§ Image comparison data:
= = =
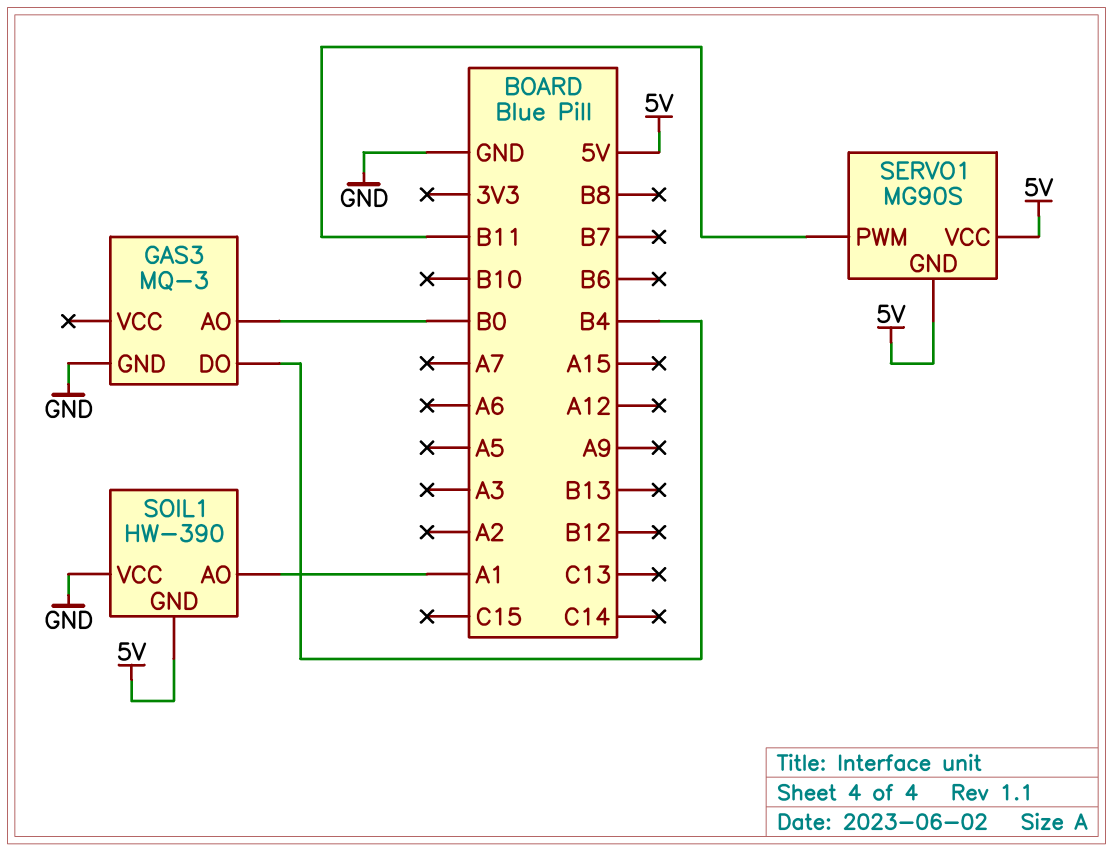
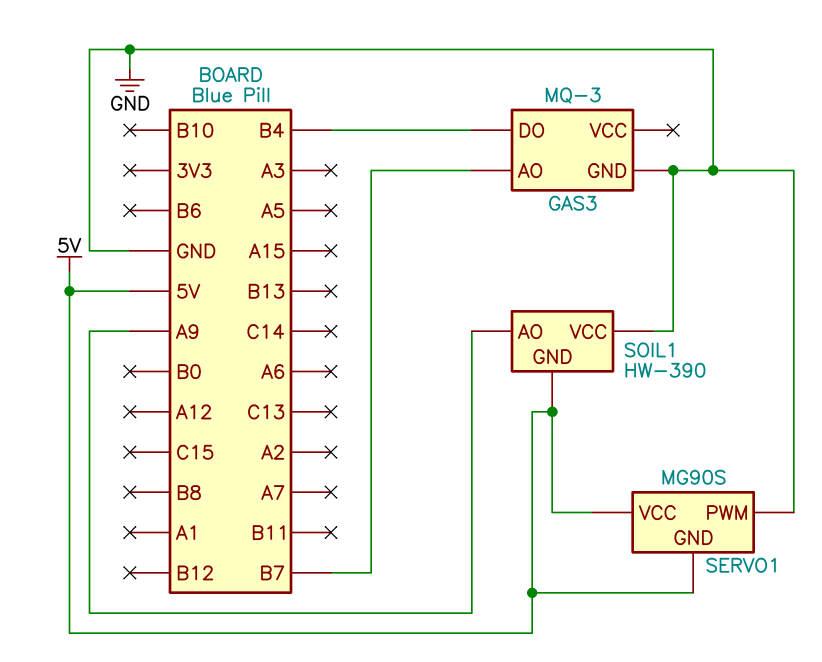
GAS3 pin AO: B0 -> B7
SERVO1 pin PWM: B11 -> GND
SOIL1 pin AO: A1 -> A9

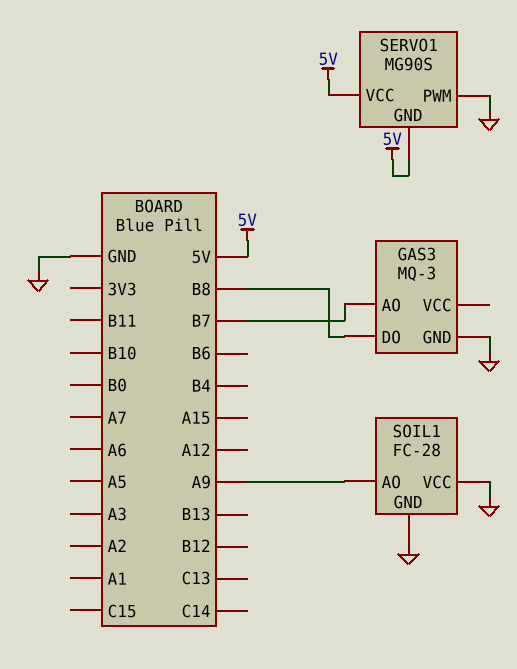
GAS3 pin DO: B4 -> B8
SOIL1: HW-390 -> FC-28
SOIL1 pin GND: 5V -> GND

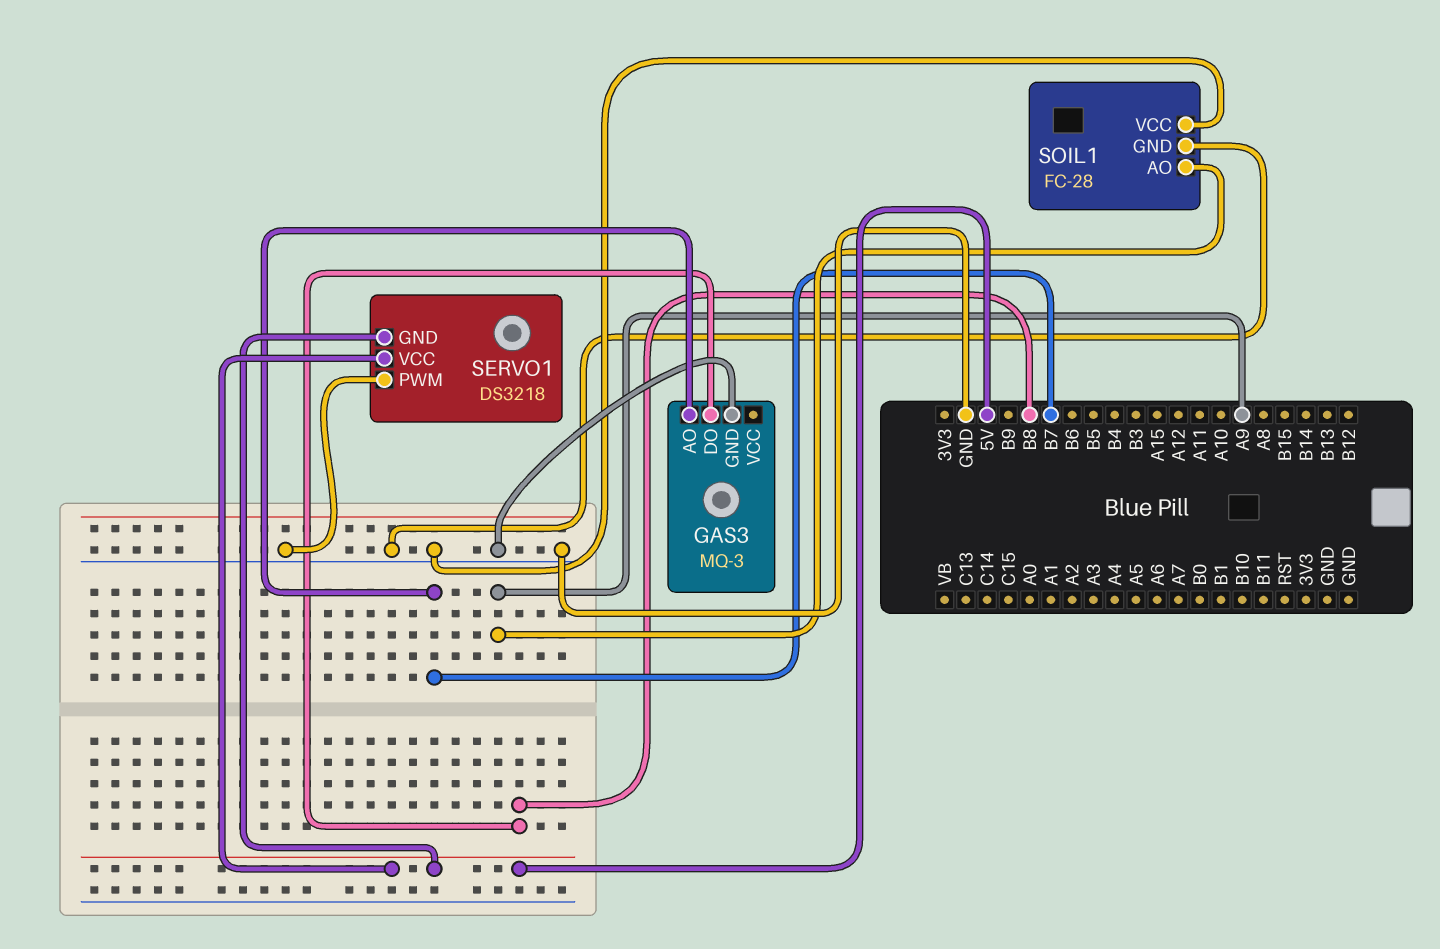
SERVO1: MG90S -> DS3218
= = =
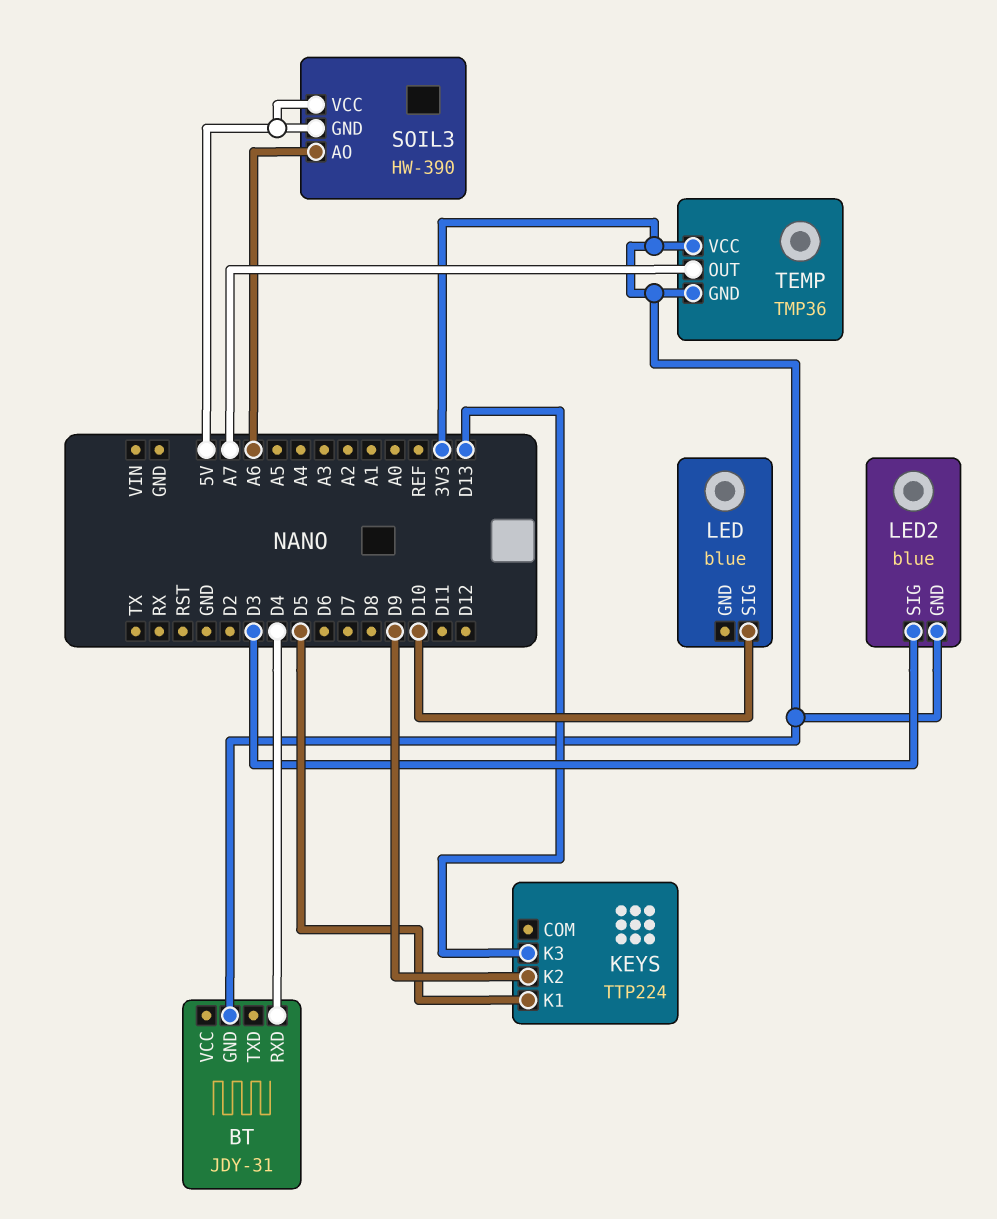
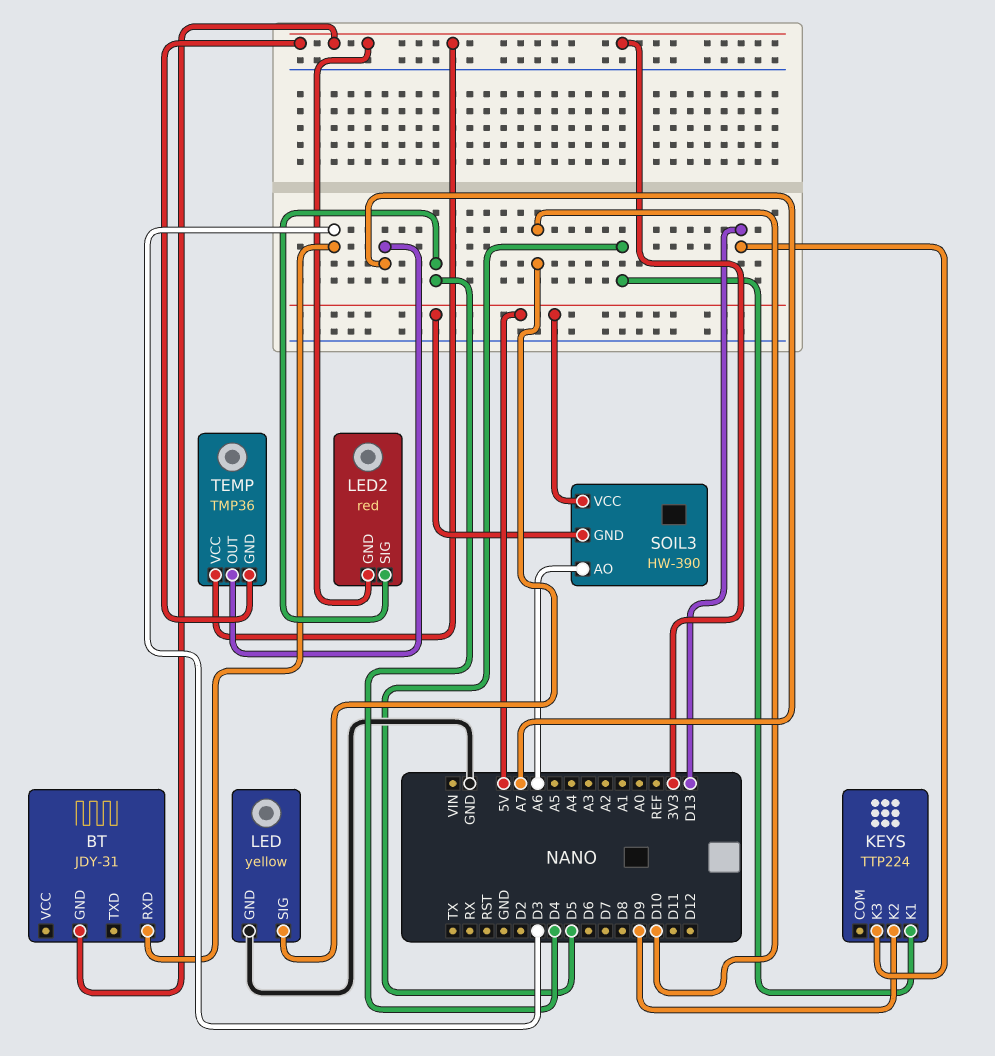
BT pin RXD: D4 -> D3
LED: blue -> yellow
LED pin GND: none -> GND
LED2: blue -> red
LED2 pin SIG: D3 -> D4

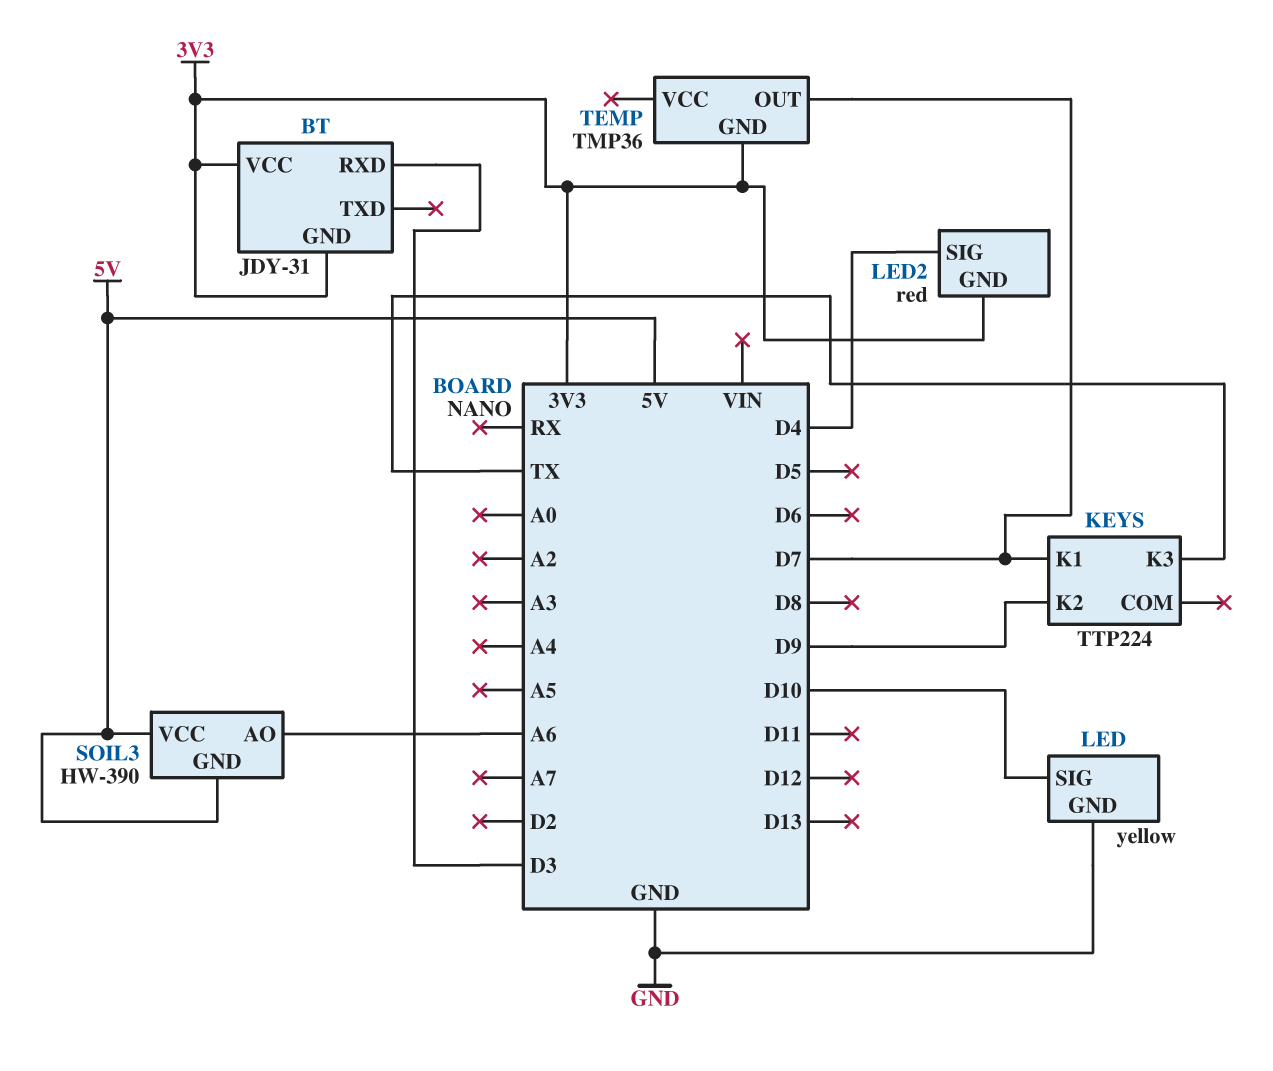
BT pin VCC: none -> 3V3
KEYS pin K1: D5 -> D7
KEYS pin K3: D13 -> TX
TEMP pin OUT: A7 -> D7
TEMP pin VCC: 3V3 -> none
= = =
§ WORK TASK: Each line above that includes "none" should be shown.

§ TASK SOLUTION:
LED pin GND: none -> GND
BT pin VCC: none -> 3V3
TEMP pin VCC: 3V3 -> none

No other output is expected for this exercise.